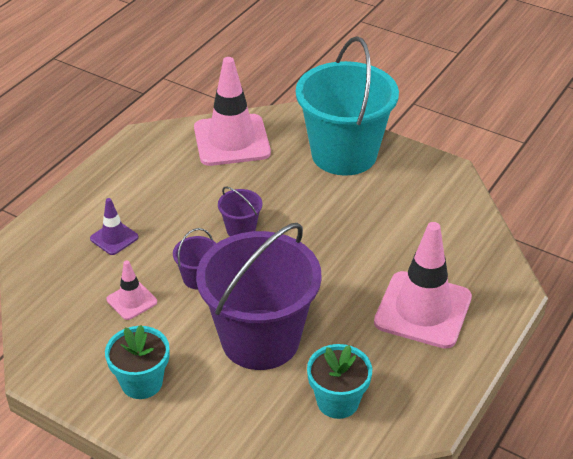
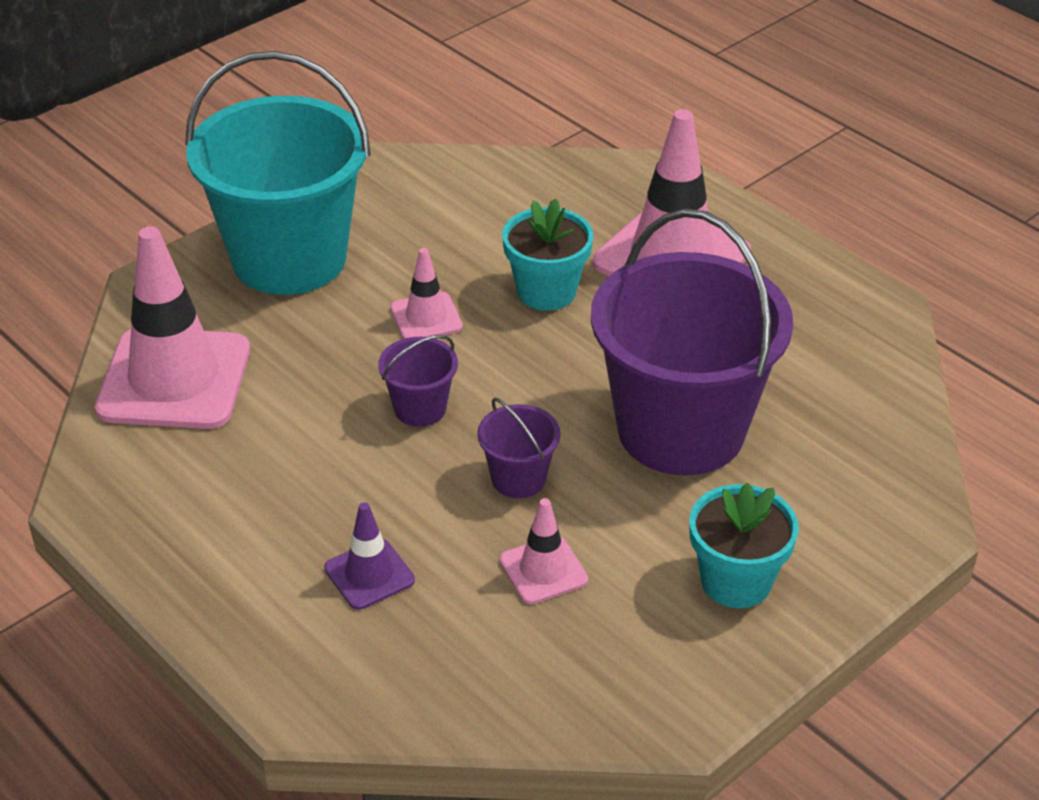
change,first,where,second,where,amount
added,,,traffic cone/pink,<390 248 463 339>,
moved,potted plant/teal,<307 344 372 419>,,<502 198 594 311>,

★ ★ ★ ★

> Directions:
Please print the data above once more, exactly and without images.

> Response:
change,first,where,second,where,amount
added,,,traffic cone/pink,<390 248 463 339>,
moved,potted plant/teal,<307 344 372 419>,,<502 198 594 311>,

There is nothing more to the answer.